__Task to complete__: Take the listing below and write it out again exactly, skipping any picture that it holds.

__Data provided__:

◇ ◇ ◇ ◇ ◇ ◇ ◇

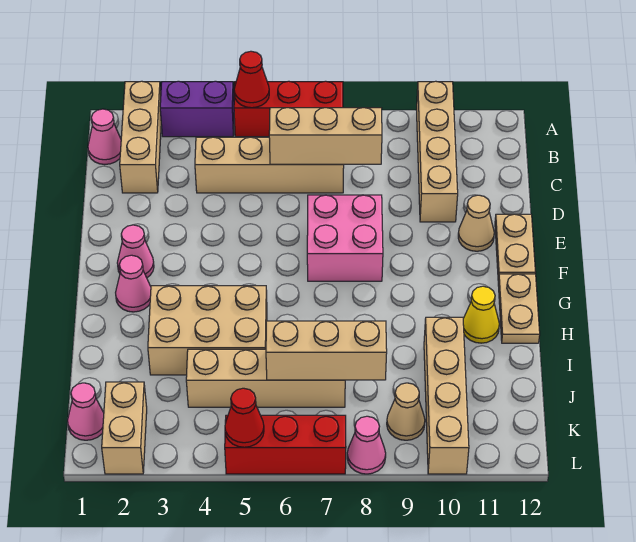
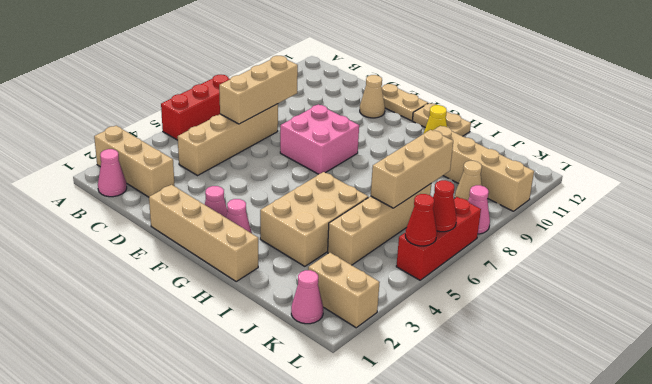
purple brick A3:A4 level 1 -> none
red cone A5 level 2 -> red cone L6 level 2
tan brick A10:D10 level 1 -> tan brick E1:H1 level 1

◇ ◇ ◇ ◇ ◇ ◇ ◇

__Result for this task__:
purple brick A3:A4 level 1 -> none
red cone A5 level 2 -> red cone L6 level 2
tan brick A10:D10 level 1 -> tan brick E1:H1 level 1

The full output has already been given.